Stored items from a collection

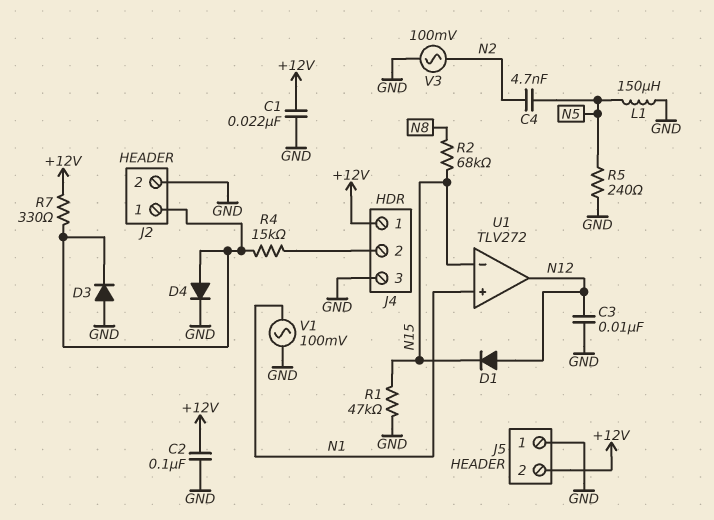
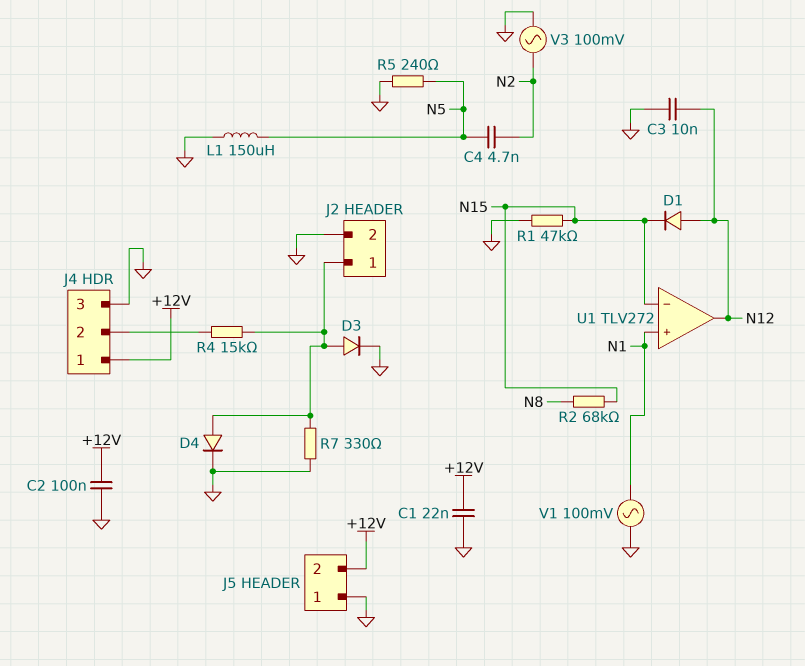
D3: diode (A GND, K J2/1) -> diode (A J2/1, K GND)
R7: 330 (+12V, J2/1) -> 330 (GND, J2/1)

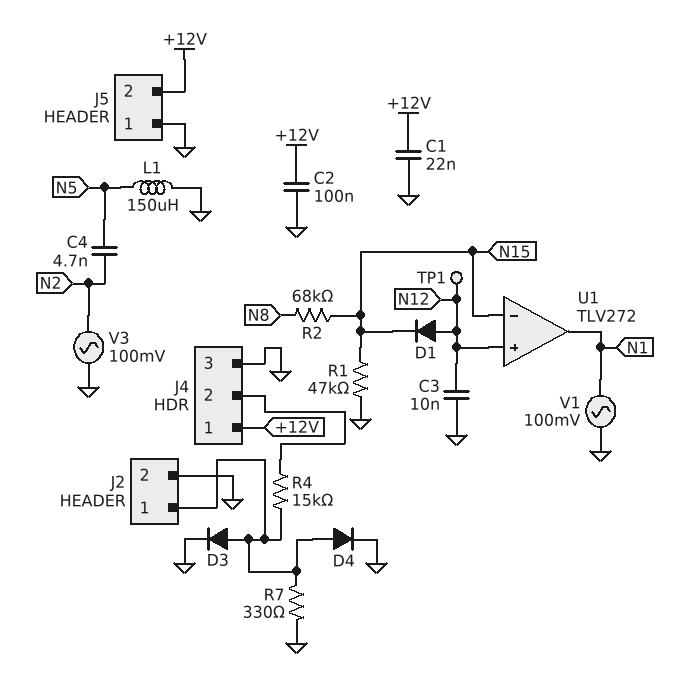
R5: 240 (GND, N5) -> none
TP1: none -> test point (N12)
U1 pin in+: N1 -> N12
U1 pin out: N12 -> N1

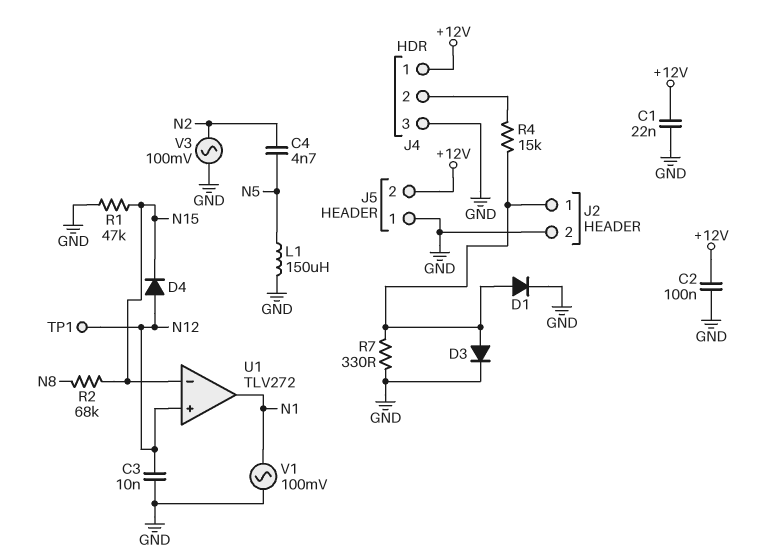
D1: diode (A N12, K N15) -> diode (A J2/1, K GND)
D4: diode (A J2/1, K GND) -> diode (A N12, K N15)

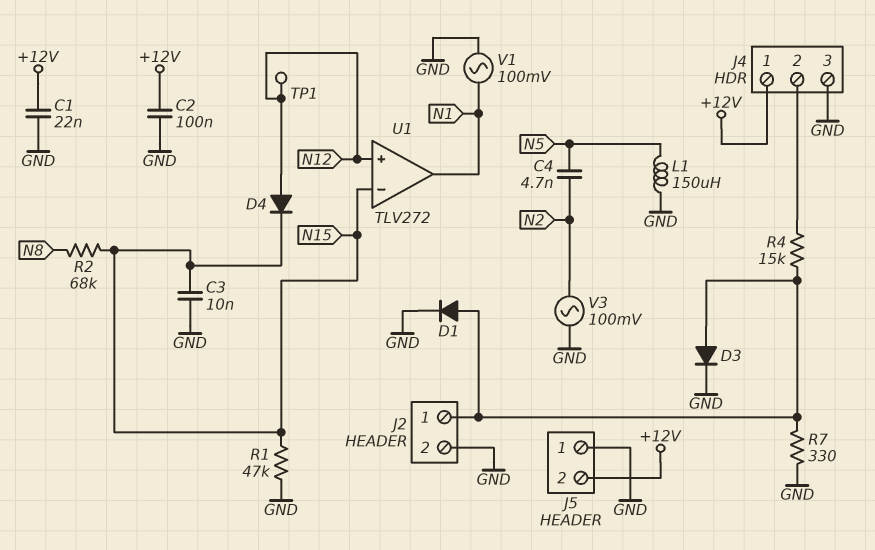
C3: 10nF (GND, N12) -> 10nF (GND, N15)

• INSTRUCTIONS FOR THE TASK
Each entry above should be copied exactly. The pictures should not.

• FINISHED TASK
D3: diode (A GND, K J2/1) -> diode (A J2/1, K GND)
R7: 330 (+12V, J2/1) -> 330 (GND, J2/1)

R5: 240 (GND, N5) -> none
TP1: none -> test point (N12)
U1 pin in+: N1 -> N12
U1 pin out: N12 -> N1

D1: diode (A N12, K N15) -> diode (A J2/1, K GND)
D4: diode (A J2/1, K GND) -> diode (A N12, K N15)

C3: 10nF (GND, N12) -> 10nF (GND, N15)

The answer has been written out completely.